● Exercise requirements:
Give back the exact lines of the material below from the one containing "white goblet: [243,108,290,188]" through the one containing "purple plane: [273,215,347,263]", and no pictures.
BEGIN Data provided
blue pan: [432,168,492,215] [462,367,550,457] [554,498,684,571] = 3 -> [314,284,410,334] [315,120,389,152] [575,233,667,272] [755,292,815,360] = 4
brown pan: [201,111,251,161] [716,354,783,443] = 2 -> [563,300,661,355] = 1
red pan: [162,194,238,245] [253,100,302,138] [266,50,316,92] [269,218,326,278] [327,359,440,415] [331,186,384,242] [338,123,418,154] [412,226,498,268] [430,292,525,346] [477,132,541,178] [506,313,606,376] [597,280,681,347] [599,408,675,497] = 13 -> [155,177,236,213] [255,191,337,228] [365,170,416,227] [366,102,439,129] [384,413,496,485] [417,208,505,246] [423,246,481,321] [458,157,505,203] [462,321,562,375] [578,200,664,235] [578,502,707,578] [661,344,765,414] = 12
END Data provided
BEGIN Data provided
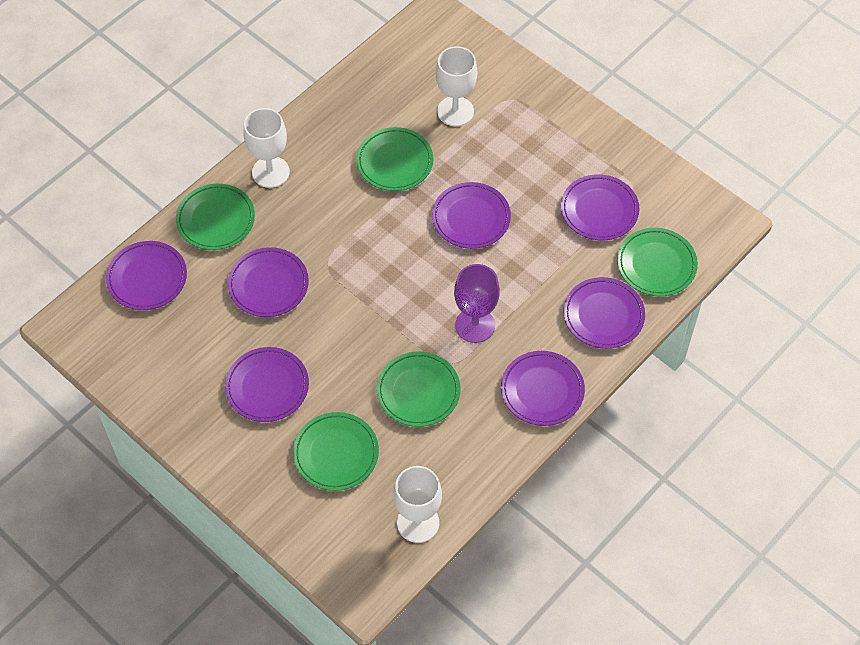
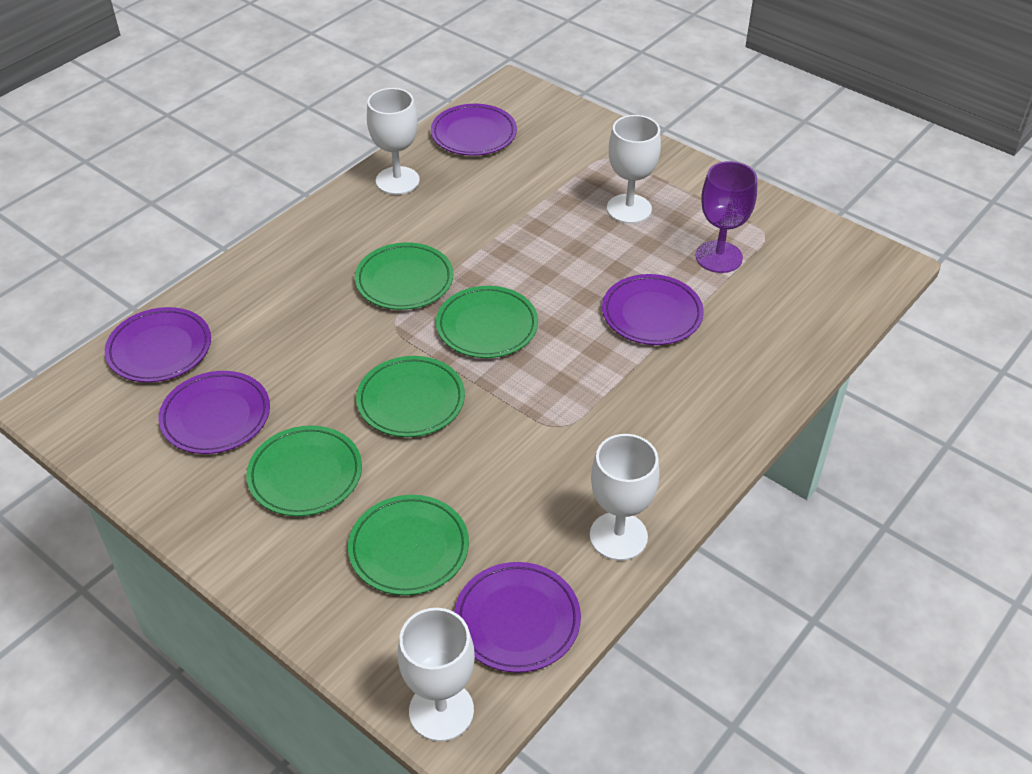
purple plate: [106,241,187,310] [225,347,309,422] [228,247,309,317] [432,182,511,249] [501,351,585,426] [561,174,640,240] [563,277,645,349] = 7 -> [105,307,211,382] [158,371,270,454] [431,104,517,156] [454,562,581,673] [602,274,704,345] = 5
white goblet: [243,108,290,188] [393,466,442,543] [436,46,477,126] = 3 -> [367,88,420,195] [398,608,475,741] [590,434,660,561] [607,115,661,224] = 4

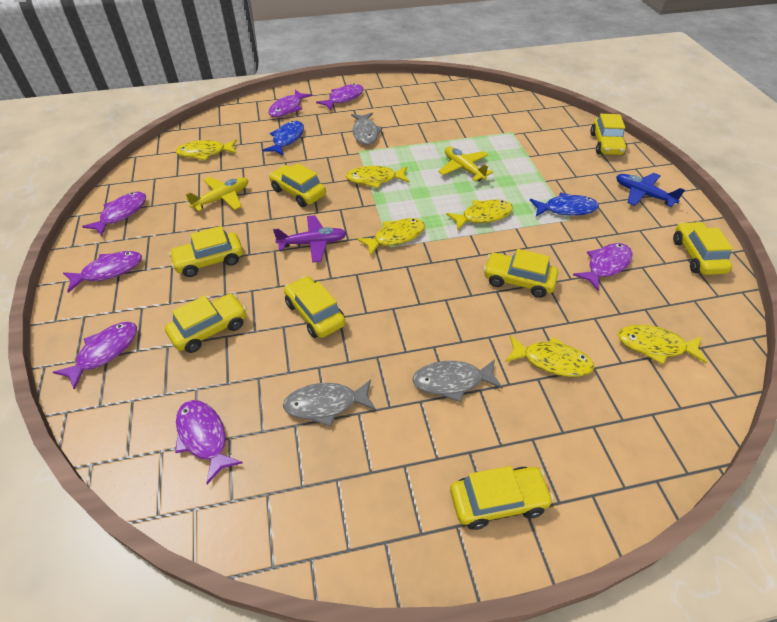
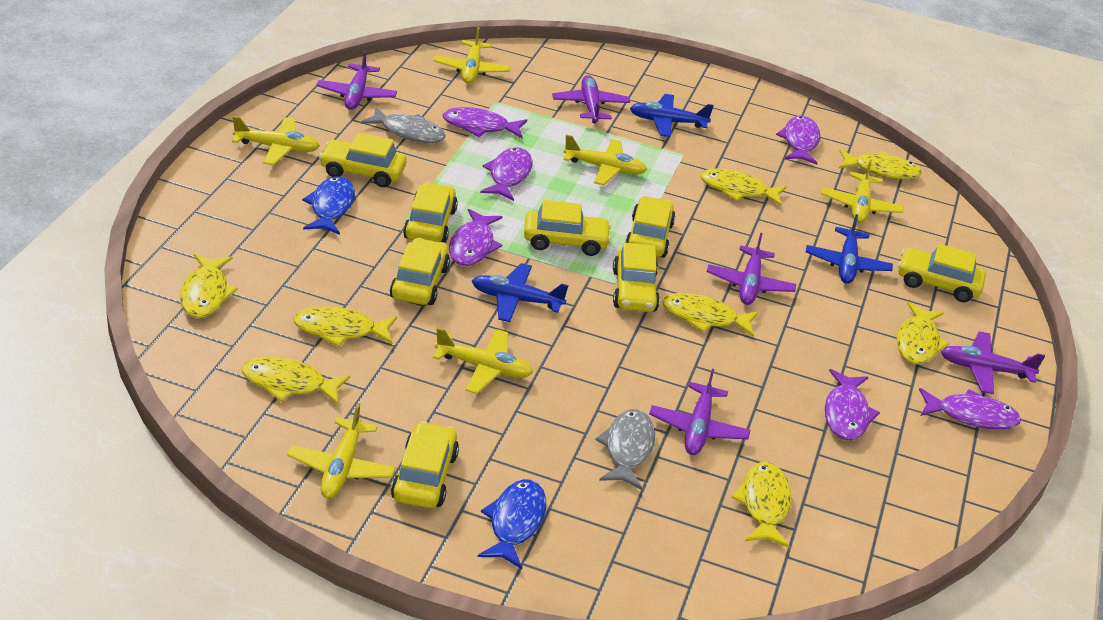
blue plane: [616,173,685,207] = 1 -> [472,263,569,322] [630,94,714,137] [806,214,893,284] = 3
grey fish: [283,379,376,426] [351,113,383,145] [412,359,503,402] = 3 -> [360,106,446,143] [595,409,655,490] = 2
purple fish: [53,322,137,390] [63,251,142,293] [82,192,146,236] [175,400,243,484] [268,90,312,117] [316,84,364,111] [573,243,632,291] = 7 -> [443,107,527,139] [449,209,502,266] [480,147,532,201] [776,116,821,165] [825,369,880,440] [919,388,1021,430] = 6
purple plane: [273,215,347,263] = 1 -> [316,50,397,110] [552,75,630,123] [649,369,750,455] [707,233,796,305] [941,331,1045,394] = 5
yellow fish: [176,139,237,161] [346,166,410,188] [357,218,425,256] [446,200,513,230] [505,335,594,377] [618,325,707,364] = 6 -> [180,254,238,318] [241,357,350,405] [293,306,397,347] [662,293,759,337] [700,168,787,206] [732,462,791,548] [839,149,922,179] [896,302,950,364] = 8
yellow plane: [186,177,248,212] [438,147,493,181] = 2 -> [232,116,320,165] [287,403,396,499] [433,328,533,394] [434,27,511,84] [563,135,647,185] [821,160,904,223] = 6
END Data provided
● Task result:
white goblet: [243,108,290,188] [393,466,442,543] [436,46,477,126] = 3 -> [367,88,420,195] [398,608,475,741] [590,434,660,561] [607,115,661,224] = 4

blue plane: [616,173,685,207] = 1 -> [472,263,569,322] [630,94,714,137] [806,214,893,284] = 3
grey fish: [283,379,376,426] [351,113,383,145] [412,359,503,402] = 3 -> [360,106,446,143] [595,409,655,490] = 2
purple fish: [53,322,137,390] [63,251,142,293] [82,192,146,236] [175,400,243,484] [268,90,312,117] [316,84,364,111] [573,243,632,291] = 7 -> [443,107,527,139] [449,209,502,266] [480,147,532,201] [776,116,821,165] [825,369,880,440] [919,388,1021,430] = 6
purple plane: [273,215,347,263] = 1 -> [316,50,397,110] [552,75,630,123] [649,369,750,455] [707,233,796,305] [941,331,1045,394] = 5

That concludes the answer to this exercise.